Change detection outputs
--

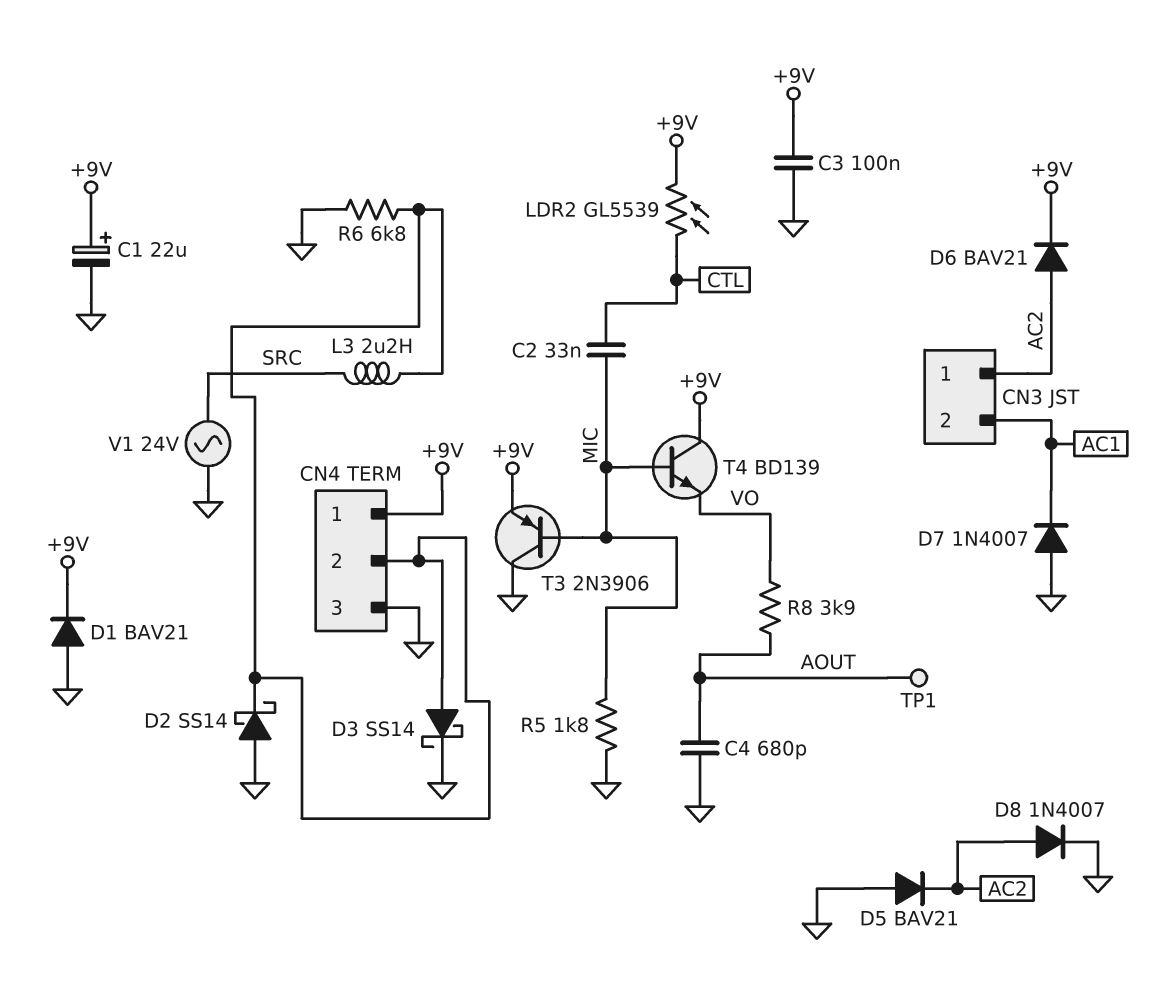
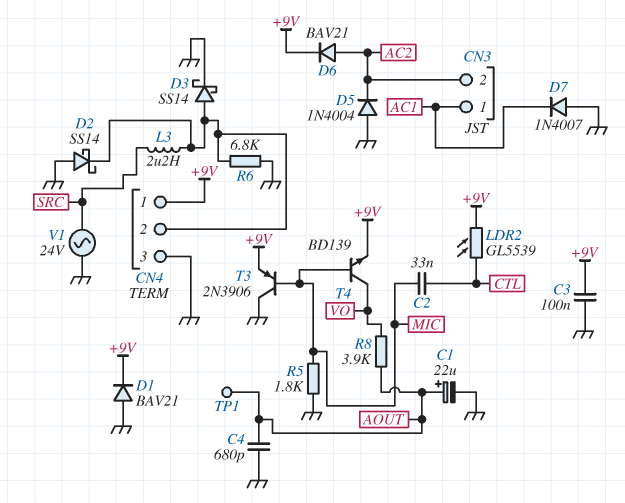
C1: 22uF (plus +9V, minus GND) -> 22uF (plus AOUT, minus GND)
CN3 pin 1: AC2 -> AC1
CN3 pin 2: AC1 -> AC2
D5: diode BAV21 (A GND, K AC2) -> diode 1N4004 (A GND, K AC2)
D8: diode 1N4007 (A AC2, K GND) -> none
T4: NPN BD139 (B MIC, C +9V, E VO) -> NPN BD139 (B MIC, C VO, E +9V)

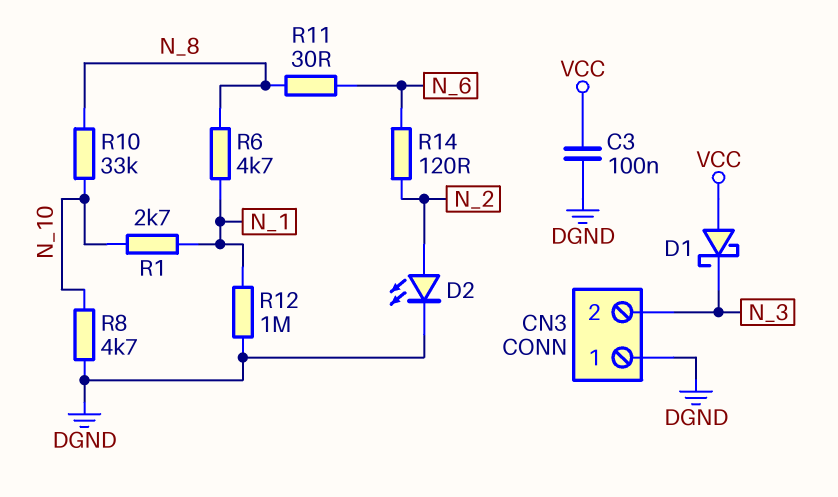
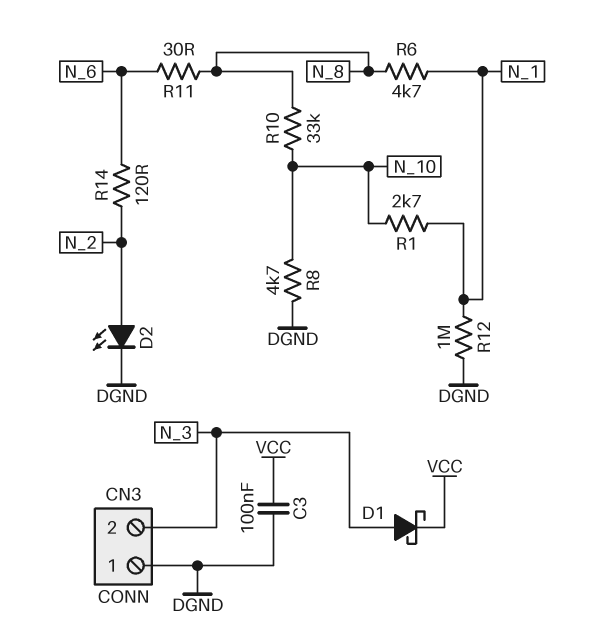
D1: schottky (A VCC, K N_3) -> schottky (A N_3, K VCC)

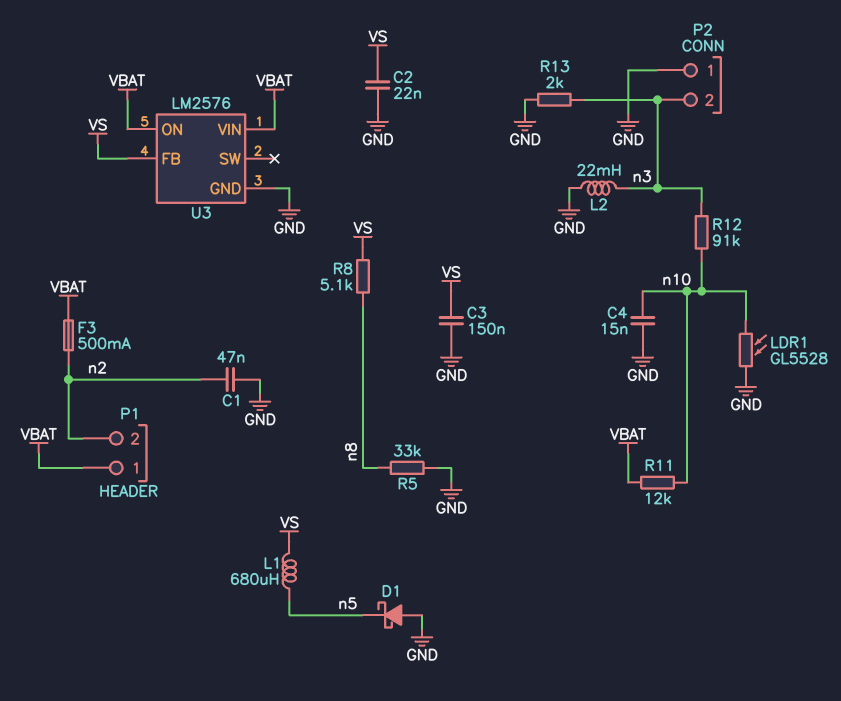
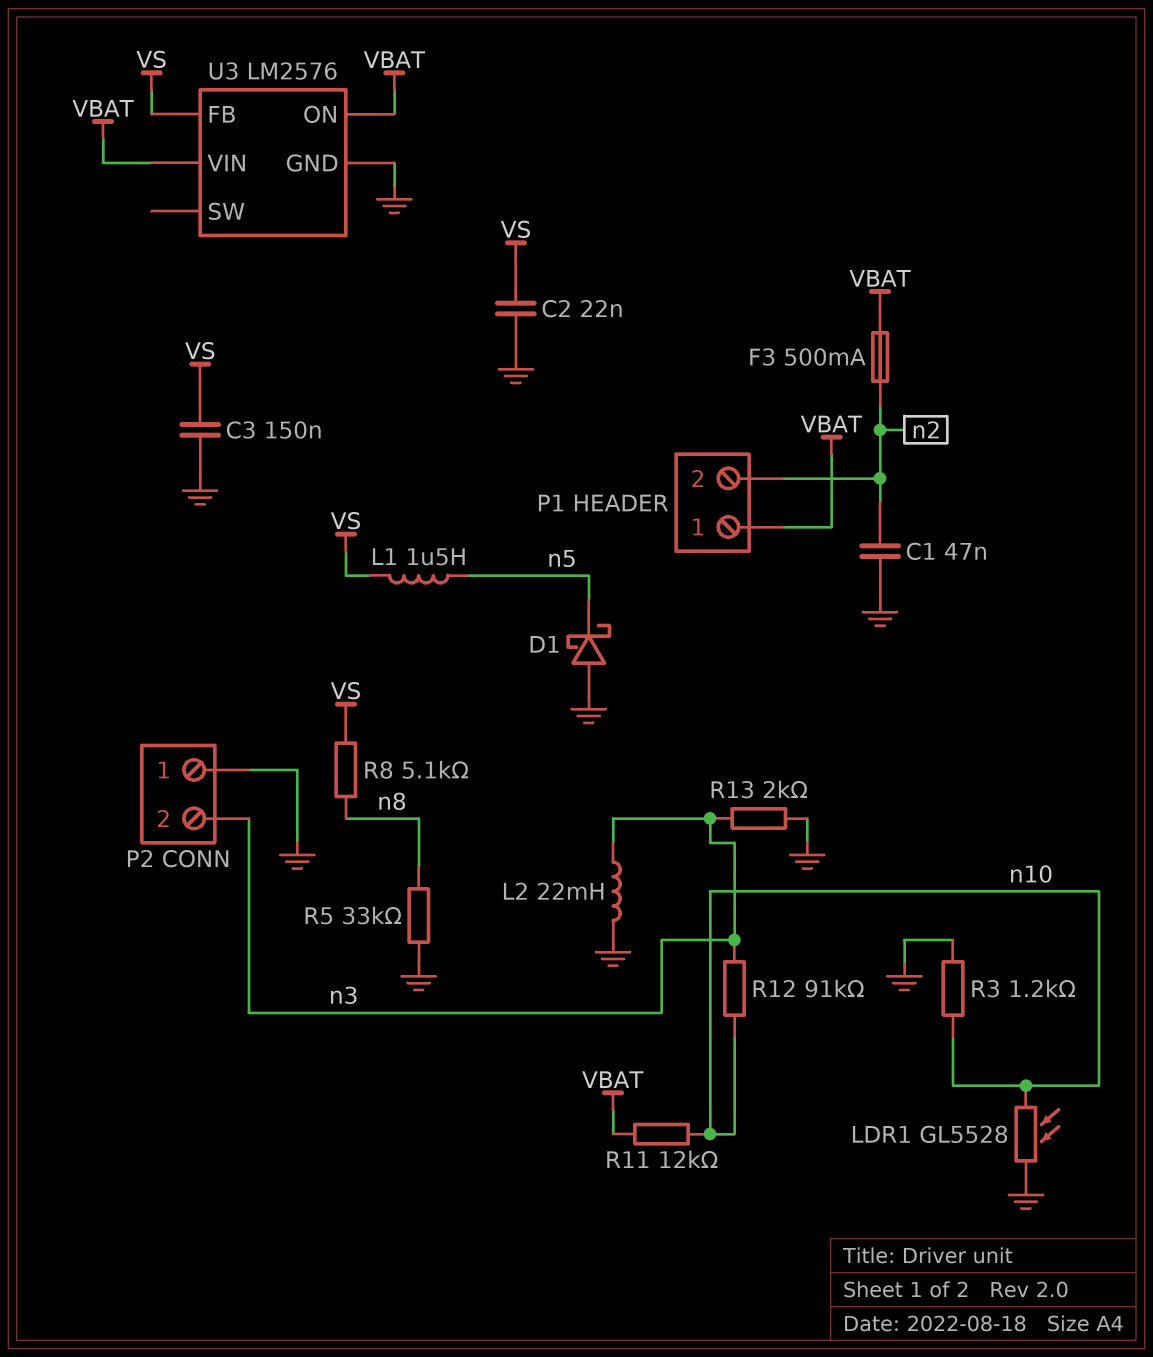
C4: 15nF (GND, n10) -> none
L1: 680uH (VS, n5) -> 1.5uH (VS, n5)
R3: none -> 1.2k (GND, n10)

--

▸ **Exercise aim**
No picture should be included when the data are set down again exactly.

▸ **Result**
C1: 22uF (plus +9V, minus GND) -> 22uF (plus AOUT, minus GND)
CN3 pin 1: AC2 -> AC1
CN3 pin 2: AC1 -> AC2
D5: diode BAV21 (A GND, K AC2) -> diode 1N4004 (A GND, K AC2)
D8: diode 1N4007 (A AC2, K GND) -> none
T4: NPN BD139 (B MIC, C +9V, E VO) -> NPN BD139 (B MIC, C VO, E +9V)

D1: schottky (A VCC, K N_3) -> schottky (A N_3, K VCC)

C4: 15nF (GND, n10) -> none
L1: 680uH (VS, n5) -> 1.5uH (VS, n5)
R3: none -> 1.2k (GND, n10)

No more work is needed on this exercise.